Given entries: Begin

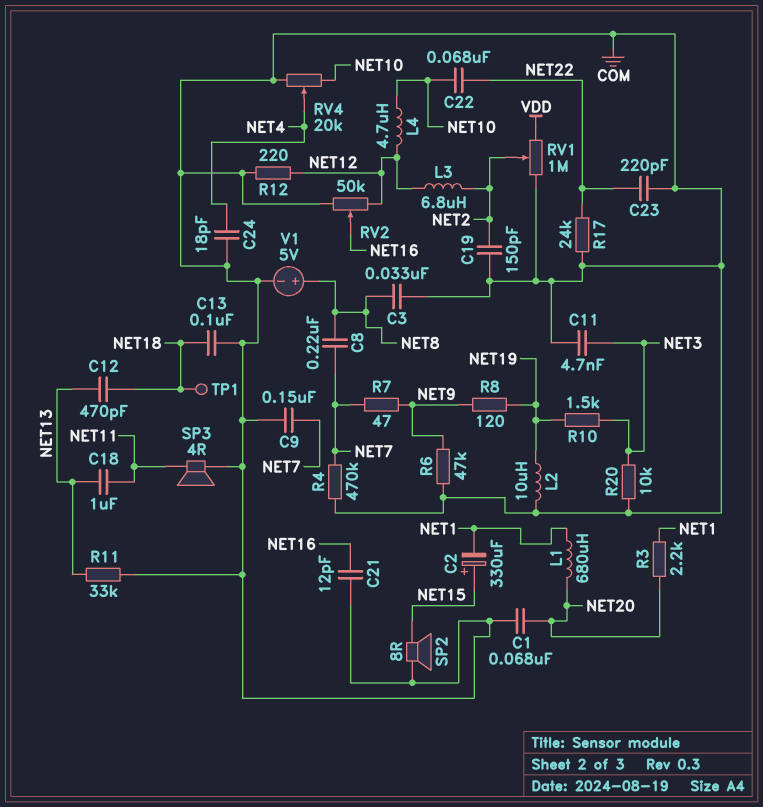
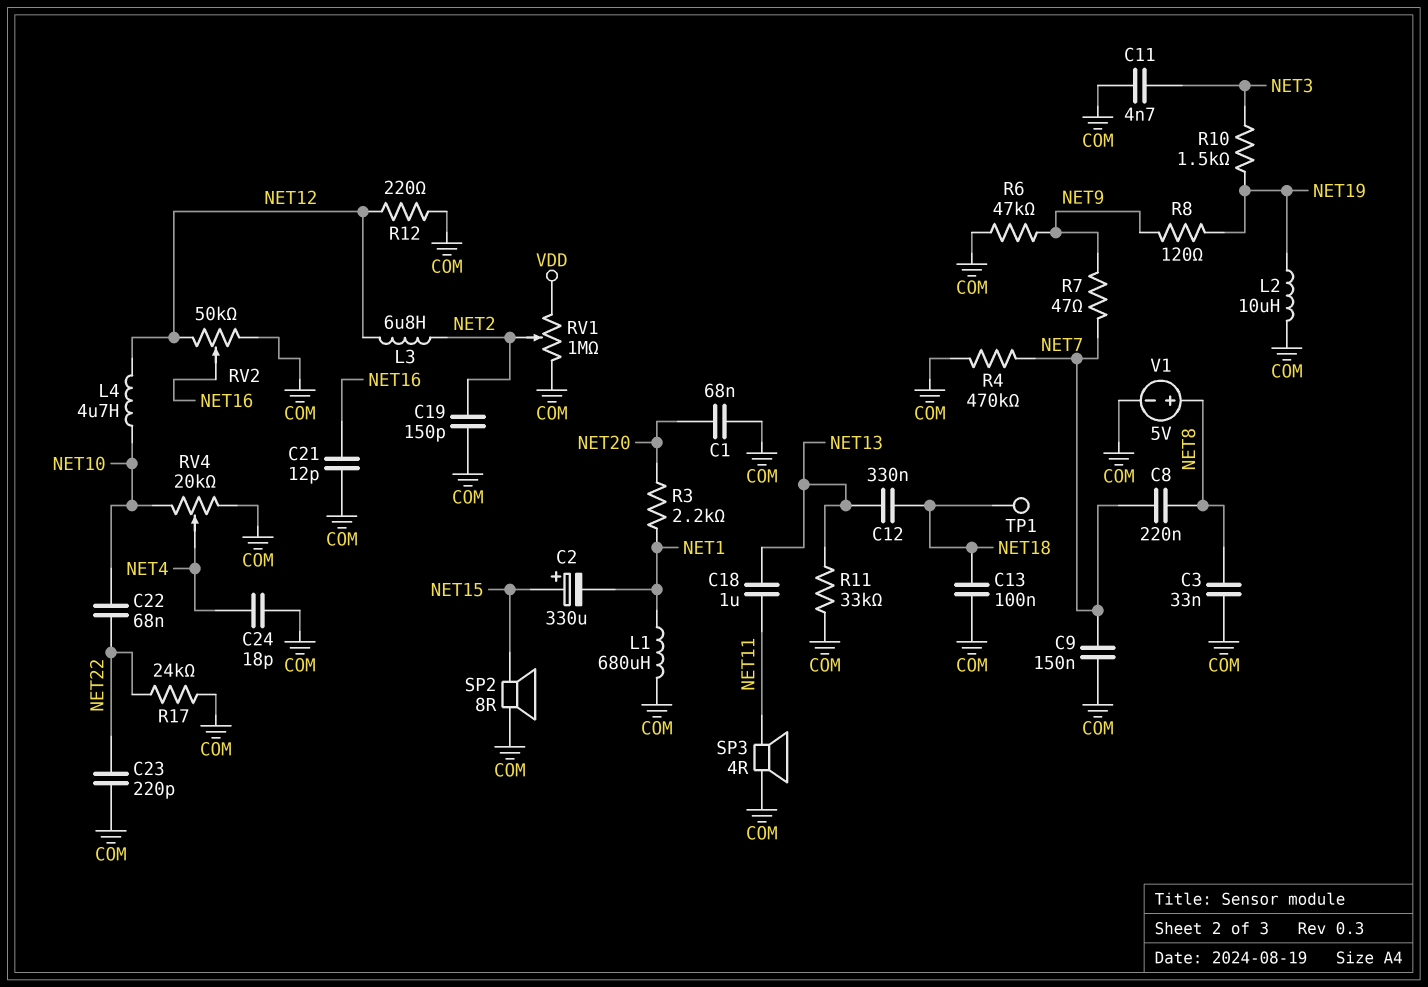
C12: 470pF (NET13, NET18) -> 330nF (NET13, NET18)
L1: 680uH (NET1, NET20) -> 680uH (COM, NET1)
R20: 10k (COM, NET3) -> none

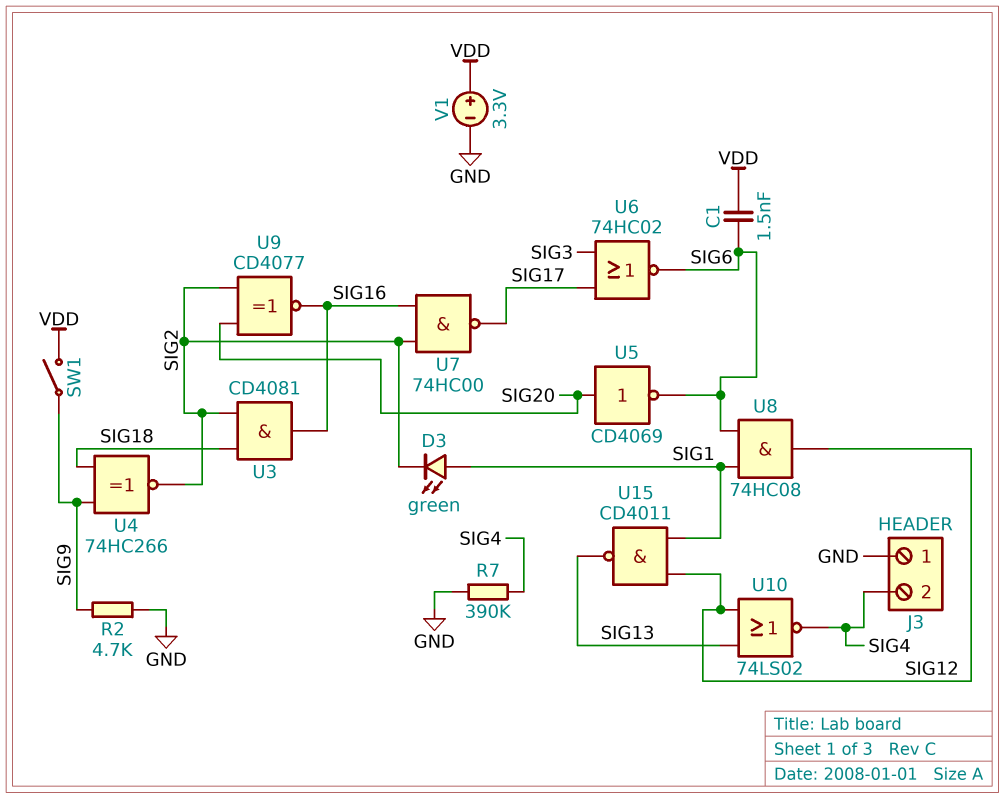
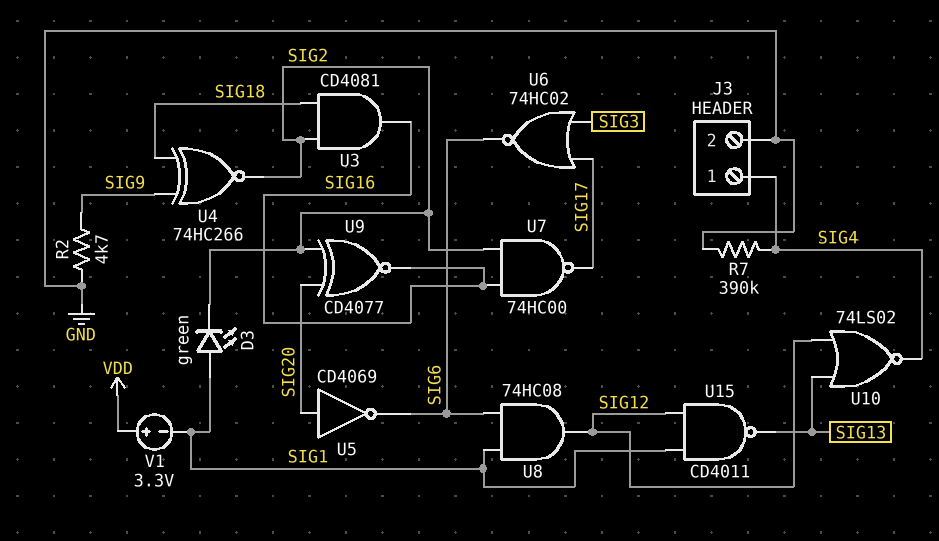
C1: 1.5nF (SIG6, VDD) -> none
J3 pin 1: GND -> SIG4
J3 pin 2: SIG4 -> GND
SW1: switch (SIG9, VDD) -> none
V1: 3.3V (plus VDD, minus GND) -> 3.3V (plus VDD, minus SIG1)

Given entries: End

- About this task: Your copy of the entries must be exact and must contain no pictures.

- Exercise solution:
C12: 470pF (NET13, NET18) -> 330nF (NET13, NET18)
L1: 680uH (NET1, NET20) -> 680uH (COM, NET1)
R20: 10k (COM, NET3) -> none

C1: 1.5nF (SIG6, VDD) -> none
J3 pin 1: GND -> SIG4
J3 pin 2: SIG4 -> GND
SW1: switch (SIG9, VDD) -> none
V1: 3.3V (plus VDD, minus GND) -> 3.3V (plus VDD, minus SIG1)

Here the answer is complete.